(Colored object listings)
• • • • • • •
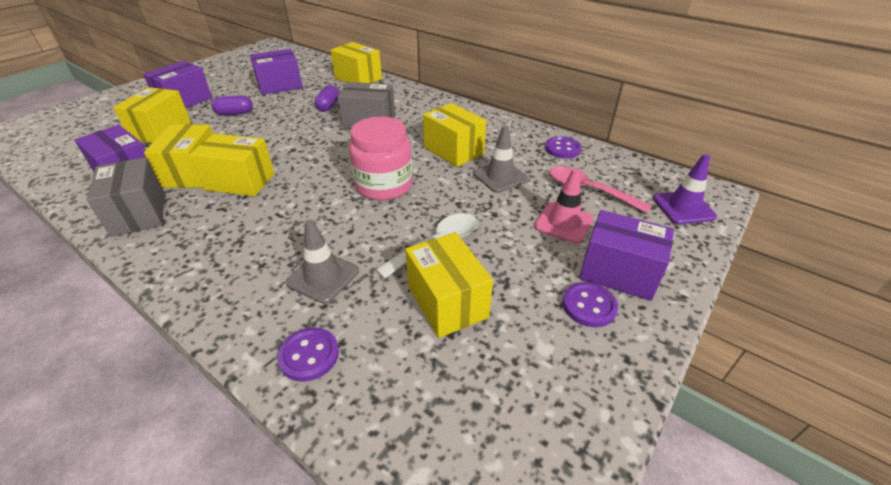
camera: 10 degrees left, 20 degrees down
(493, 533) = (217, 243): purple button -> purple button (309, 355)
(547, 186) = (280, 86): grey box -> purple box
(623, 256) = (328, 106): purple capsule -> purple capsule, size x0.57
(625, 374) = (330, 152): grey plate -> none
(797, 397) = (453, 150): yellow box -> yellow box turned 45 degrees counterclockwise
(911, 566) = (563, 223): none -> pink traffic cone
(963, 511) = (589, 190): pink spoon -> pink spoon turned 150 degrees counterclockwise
• • • • • • •
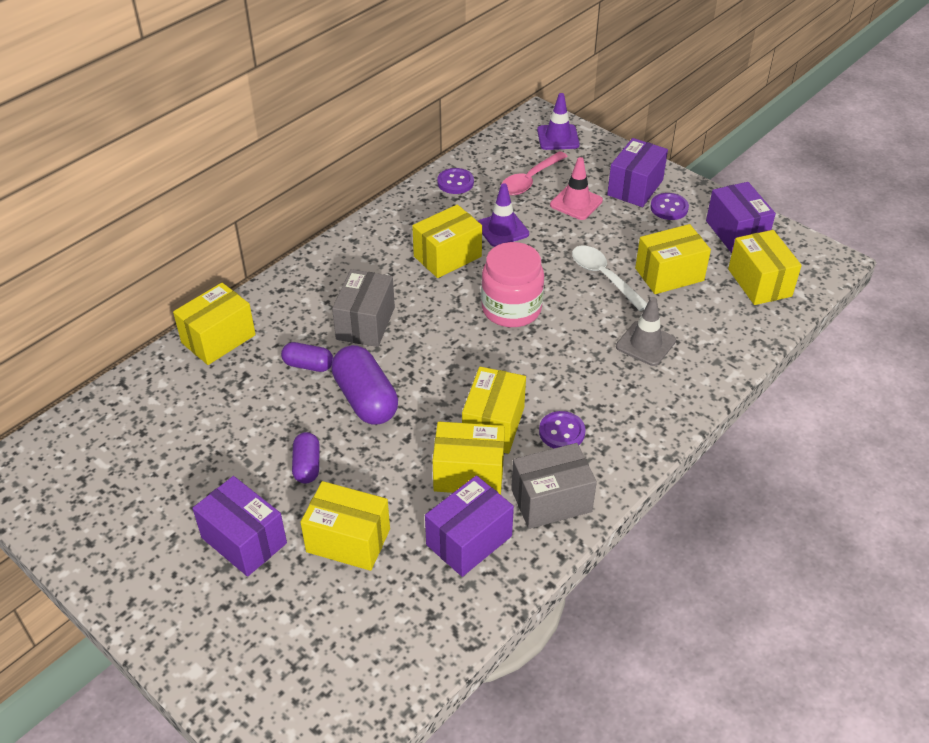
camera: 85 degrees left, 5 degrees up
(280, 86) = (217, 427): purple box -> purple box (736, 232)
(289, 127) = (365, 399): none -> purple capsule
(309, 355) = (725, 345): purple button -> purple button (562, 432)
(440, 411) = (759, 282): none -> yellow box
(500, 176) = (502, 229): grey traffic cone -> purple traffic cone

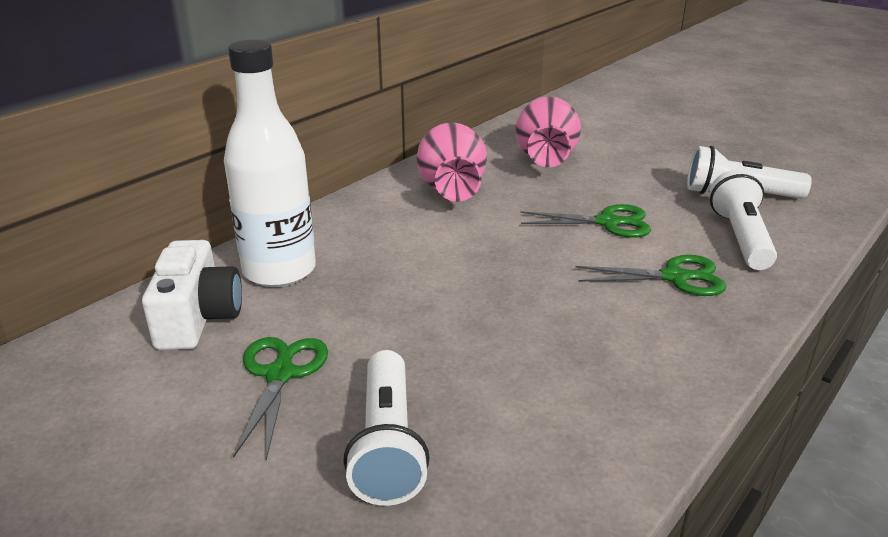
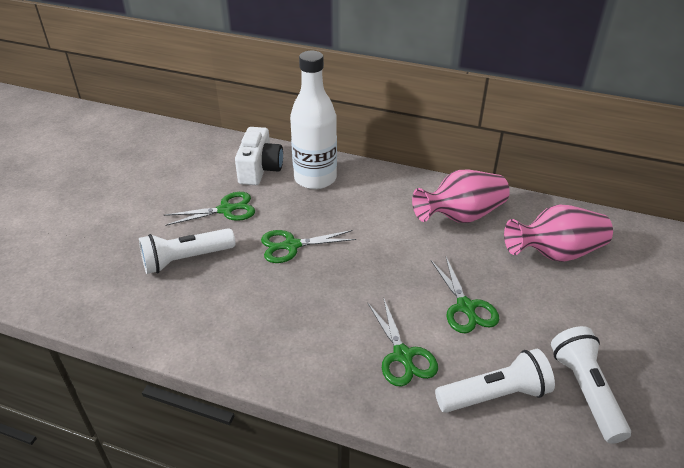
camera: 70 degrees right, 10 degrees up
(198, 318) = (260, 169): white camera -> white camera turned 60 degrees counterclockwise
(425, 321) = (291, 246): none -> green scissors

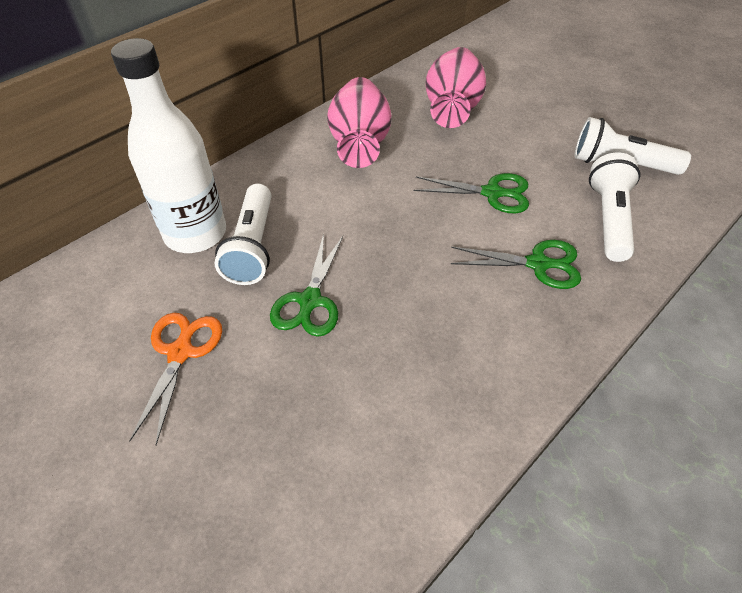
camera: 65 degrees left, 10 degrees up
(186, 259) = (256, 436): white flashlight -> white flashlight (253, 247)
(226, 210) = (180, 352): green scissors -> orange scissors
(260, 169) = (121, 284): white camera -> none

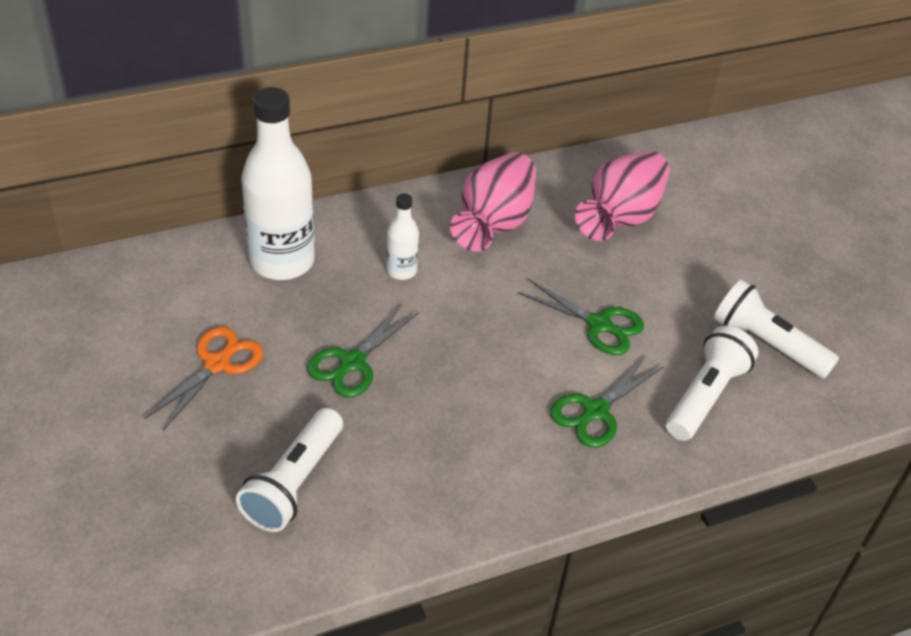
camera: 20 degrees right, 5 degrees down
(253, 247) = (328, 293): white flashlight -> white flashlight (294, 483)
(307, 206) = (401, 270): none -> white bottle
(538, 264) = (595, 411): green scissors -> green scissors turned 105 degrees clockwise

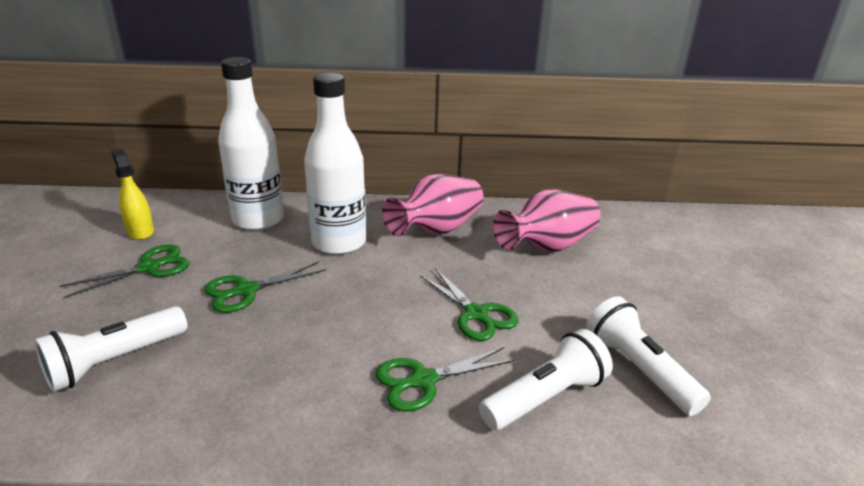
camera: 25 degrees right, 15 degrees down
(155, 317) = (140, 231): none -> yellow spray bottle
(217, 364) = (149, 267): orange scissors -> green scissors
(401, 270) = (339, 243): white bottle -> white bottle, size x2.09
• • • • • • •
BRIEF:
Wherever a line in the entries holds "grey", copy that line.

SOLUTION TO THE PROBLEM:
(547, 186) = (280, 86): grey box -> purple box
(625, 374) = (330, 152): grey plate -> none
(500, 176) = (502, 229): grey traffic cone -> purple traffic cone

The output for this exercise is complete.